> _Task to carry out_
Render every line of the material below as a numbered list, omitting any blank lines.

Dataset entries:
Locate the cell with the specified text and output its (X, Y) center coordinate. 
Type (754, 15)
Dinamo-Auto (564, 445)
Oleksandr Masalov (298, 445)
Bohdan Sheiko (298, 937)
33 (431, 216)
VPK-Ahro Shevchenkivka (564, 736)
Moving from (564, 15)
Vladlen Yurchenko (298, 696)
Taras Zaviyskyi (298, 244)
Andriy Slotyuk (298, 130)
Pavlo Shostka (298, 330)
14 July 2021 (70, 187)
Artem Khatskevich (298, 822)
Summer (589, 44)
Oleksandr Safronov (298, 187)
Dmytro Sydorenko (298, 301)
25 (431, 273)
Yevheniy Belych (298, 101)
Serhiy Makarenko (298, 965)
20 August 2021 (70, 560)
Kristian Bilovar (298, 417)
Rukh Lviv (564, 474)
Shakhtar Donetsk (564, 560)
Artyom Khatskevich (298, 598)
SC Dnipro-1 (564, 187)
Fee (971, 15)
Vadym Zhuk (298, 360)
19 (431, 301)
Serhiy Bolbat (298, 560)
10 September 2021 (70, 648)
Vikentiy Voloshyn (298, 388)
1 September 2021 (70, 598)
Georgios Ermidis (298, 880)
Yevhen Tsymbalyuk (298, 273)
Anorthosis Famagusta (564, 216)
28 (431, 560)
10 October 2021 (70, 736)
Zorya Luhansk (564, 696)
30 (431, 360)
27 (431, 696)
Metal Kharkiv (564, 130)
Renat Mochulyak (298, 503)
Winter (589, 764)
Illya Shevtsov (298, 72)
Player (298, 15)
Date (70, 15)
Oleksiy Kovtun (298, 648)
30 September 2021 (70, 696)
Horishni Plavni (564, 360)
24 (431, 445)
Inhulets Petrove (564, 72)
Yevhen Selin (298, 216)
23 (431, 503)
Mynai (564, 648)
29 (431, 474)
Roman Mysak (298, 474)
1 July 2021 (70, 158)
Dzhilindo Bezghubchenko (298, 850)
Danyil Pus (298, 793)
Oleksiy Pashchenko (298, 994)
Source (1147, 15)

> _Reply_
1. Locate the cell with the specified text and output its (X, Y) center coordinate. 
2. Type (754, 15)
3. Dinamo-Auto (564, 445)
4. Oleksandr Masalov (298, 445)
5. Bohdan Sheiko (298, 937)
6. 33 (431, 216)
7. VPK-Ahro Shevchenkivka (564, 736)
8. Moving from (564, 15)
9. Vladlen Yurchenko (298, 696)
10. Taras Zaviyskyi (298, 244)
11. Andriy Slotyuk (298, 130)
12. Pavlo Shostka (298, 330)
13. 14 July 2021 (70, 187)
14. Artem Khatskevich (298, 822)
15. Summer (589, 44)
16. Oleksandr Safronov (298, 187)
17. Dmytro Sydorenko (298, 301)
18. 25 (431, 273)
19. Yevheniy Belych (298, 101)
20. Serhiy Makarenko (298, 965)
21. 20 August 2021 (70, 560)
22. Kristian Bilovar (298, 417)
23. Rukh Lviv (564, 474)
24. Shakhtar Donetsk (564, 560)
25. Artyom Khatskevich (298, 598)
26. SC Dnipro-1 (564, 187)
27. Fee (971, 15)
28. Vadym Zhuk (298, 360)
29. 19 (431, 301)
30. Serhiy Bolbat (298, 560)
31. 10 September 2021 (70, 648)
32. Vikentiy Voloshyn (298, 388)
33. 1 September 2021 (70, 598)
34. Georgios Ermidis (298, 880)
35. Yevhen Tsymbalyuk (298, 273)
36. Anorthosis Famagusta (564, 216)
37. 28 (431, 560)
38. 10 October 2021 (70, 736)
39. Zorya Luhansk (564, 696)
40. 30 (431, 360)
41. 27 (431, 696)
42. Metal Kharkiv (564, 130)
43. Renat Mochulyak (298, 503)
44. Winter (589, 764)
45. Illya Shevtsov (298, 72)
46. Player (298, 15)
47. Date (70, 15)
48. Oleksiy Kovtun (298, 648)
49. 30 September 2021 (70, 696)
50. Horishni Plavni (564, 360)
51. 24 (431, 445)
52. Inhulets Petrove (564, 72)
53. Yevhen Selin (298, 216)
54. 23 (431, 503)
55. Mynai (564, 648)
56. 29 (431, 474)
57. Roman Mysak (298, 474)
58. 1 July 2021 (70, 158)
59. Dzhilindo Bezghubchenko (298, 850)
60. Danyil Pus (298, 793)
61. Oleksiy Pashchenko (298, 994)
62. Source (1147, 15)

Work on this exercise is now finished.